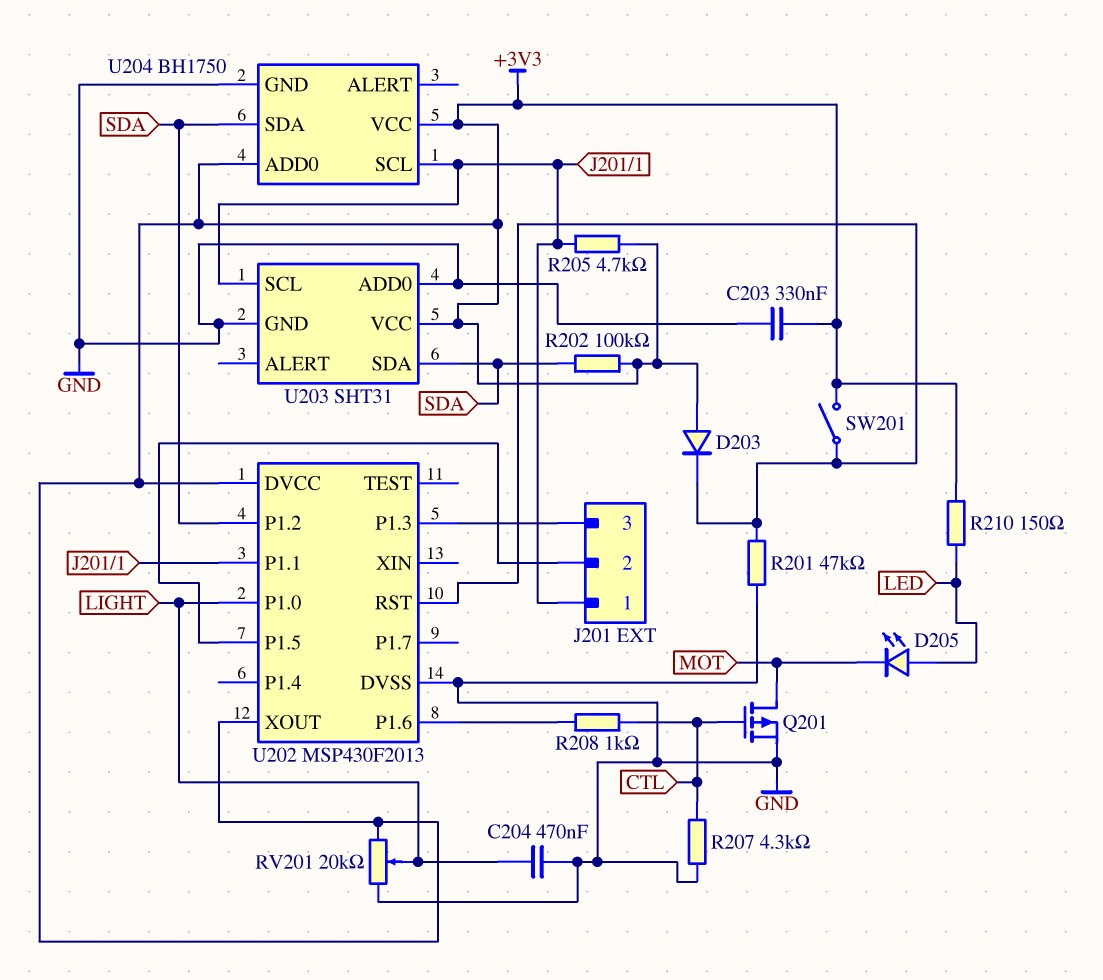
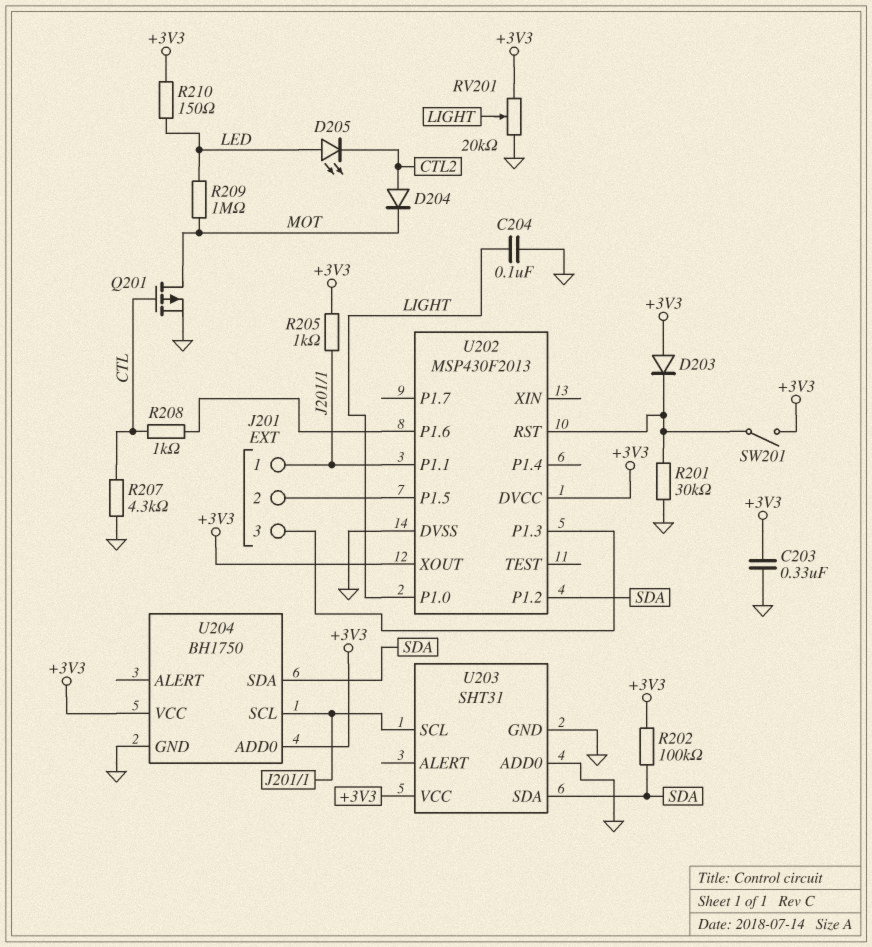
C204: 470nF (GND, LIGHT) -> 100nF (GND, LIGHT)
D204: none -> diode (A CTL2, K MOT)
D205: LED (A LED, K MOT) -> LED (A LED, K CTL2)
R201: 47k (GND, U202/RST) -> 30k (GND, U202/RST)
R205: 4.7k (+3V3, J201/1) -> 1k (+3V3, J201/1)
R209: none -> 1M (LED, MOT)

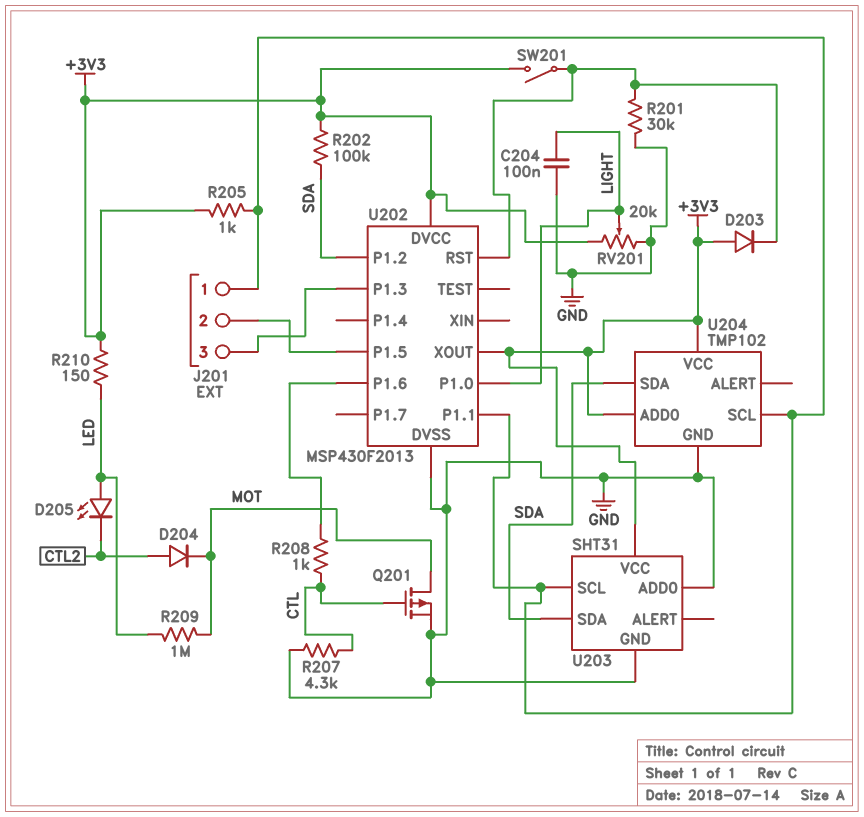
C203: 330nF (+3V3, GND) -> none
U204: BH1750 -> TMP102

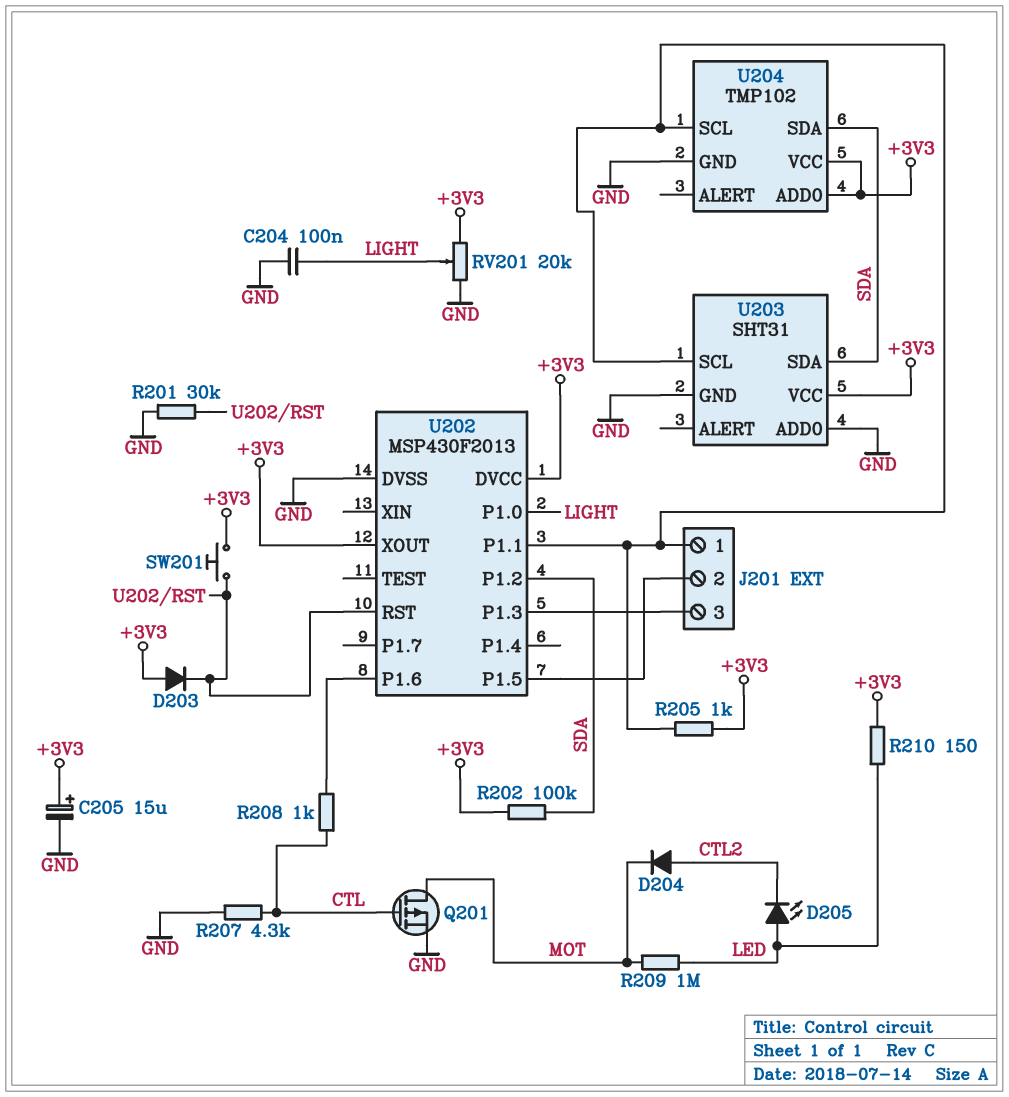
C205: none -> 15uF (plus +3V3, minus GND)
SW201: switch (+3V3, U202/RST) -> button (+3V3, U202/RST)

## PROBLEM
Answer with one number: how many lines of the entries above include the word "none".

## COMPLETED EXERCISE
4